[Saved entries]
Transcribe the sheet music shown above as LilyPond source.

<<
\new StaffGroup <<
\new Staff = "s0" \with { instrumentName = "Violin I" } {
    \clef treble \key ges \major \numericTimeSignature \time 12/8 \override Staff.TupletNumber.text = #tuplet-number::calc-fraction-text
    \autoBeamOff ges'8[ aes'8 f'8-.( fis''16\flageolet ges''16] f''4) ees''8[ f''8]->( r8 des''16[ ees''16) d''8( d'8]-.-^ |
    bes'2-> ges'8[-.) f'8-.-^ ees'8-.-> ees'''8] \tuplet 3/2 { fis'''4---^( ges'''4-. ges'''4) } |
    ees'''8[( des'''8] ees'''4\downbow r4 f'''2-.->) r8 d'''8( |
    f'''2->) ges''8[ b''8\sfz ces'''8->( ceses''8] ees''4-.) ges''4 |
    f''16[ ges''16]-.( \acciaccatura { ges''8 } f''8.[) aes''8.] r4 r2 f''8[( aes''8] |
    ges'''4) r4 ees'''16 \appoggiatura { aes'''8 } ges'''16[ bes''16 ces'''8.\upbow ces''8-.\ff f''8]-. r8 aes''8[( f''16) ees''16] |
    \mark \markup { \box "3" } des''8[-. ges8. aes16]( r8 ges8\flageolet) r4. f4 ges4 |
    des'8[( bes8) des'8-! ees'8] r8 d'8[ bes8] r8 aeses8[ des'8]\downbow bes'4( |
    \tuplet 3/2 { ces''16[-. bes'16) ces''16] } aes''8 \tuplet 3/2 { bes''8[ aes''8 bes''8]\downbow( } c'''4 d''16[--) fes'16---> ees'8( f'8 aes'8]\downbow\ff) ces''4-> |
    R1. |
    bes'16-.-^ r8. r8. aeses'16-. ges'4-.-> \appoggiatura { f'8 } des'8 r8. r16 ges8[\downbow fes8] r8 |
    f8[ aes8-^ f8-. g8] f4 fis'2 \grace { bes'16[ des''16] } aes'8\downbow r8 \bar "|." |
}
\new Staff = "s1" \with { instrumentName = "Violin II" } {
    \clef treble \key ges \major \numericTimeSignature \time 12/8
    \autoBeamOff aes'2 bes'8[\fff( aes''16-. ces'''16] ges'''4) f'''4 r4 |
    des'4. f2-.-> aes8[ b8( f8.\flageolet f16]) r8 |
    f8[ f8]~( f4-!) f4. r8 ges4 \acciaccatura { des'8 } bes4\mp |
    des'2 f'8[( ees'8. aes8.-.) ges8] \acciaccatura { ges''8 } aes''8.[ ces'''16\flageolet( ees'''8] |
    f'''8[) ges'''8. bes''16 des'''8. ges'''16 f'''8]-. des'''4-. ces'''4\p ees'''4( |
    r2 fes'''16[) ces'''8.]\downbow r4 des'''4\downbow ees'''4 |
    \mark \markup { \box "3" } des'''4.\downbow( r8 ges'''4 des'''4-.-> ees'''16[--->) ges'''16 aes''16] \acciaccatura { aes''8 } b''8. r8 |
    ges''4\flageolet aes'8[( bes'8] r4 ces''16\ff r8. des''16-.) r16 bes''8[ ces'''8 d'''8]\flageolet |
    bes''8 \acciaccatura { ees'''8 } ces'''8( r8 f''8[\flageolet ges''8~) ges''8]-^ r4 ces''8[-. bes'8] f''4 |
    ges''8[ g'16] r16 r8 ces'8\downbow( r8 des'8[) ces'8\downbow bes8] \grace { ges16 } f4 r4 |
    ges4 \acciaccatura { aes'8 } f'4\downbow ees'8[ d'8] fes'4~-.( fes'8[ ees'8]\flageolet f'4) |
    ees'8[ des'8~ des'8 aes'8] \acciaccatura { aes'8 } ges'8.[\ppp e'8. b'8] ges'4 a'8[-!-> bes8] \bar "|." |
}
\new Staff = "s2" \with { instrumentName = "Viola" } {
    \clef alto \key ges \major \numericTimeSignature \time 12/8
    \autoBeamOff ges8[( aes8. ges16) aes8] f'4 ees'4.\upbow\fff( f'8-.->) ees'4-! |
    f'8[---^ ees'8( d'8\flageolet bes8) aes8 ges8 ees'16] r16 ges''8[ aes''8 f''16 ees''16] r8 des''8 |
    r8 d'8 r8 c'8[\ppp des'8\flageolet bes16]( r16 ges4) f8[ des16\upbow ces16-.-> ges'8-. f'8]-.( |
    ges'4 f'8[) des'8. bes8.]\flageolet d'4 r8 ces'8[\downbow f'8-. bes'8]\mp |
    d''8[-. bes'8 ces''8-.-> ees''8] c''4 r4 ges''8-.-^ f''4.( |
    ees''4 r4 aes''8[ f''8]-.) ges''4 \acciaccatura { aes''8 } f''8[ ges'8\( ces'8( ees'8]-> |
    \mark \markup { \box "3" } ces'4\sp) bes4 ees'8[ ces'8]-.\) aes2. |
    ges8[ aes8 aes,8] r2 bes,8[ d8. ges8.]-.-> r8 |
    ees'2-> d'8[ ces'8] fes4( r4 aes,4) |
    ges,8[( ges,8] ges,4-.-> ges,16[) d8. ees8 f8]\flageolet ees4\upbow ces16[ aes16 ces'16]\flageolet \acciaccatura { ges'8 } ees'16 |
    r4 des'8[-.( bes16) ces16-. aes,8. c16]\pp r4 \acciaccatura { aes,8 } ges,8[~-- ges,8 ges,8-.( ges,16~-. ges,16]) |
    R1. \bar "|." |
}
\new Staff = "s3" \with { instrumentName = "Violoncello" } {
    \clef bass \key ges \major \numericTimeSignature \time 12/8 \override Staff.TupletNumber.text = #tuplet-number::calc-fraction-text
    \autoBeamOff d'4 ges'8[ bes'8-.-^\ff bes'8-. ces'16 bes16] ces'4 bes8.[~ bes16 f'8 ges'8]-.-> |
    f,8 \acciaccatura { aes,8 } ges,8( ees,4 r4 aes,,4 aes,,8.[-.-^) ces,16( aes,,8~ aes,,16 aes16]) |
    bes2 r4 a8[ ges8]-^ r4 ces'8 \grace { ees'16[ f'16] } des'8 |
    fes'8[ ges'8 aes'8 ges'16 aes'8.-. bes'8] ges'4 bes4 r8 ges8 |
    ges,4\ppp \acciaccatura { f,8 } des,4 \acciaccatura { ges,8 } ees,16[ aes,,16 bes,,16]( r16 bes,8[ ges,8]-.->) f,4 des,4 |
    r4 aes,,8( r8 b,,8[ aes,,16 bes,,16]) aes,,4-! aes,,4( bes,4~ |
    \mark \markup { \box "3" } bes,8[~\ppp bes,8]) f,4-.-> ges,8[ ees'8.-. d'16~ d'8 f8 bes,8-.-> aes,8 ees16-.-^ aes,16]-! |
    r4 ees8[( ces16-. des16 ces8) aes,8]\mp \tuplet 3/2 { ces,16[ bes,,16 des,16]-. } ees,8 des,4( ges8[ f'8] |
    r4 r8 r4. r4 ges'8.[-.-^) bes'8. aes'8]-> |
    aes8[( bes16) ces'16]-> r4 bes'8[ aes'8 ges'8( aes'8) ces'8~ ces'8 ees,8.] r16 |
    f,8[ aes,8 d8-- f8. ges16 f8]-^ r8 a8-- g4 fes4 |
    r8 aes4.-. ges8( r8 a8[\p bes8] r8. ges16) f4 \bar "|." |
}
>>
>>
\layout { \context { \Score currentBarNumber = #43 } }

__What you should do__. State how many lines in the rows above contain the string "tuplet", treating uppercase and lowercase as different, and give only the number.

__Exercise response__. 5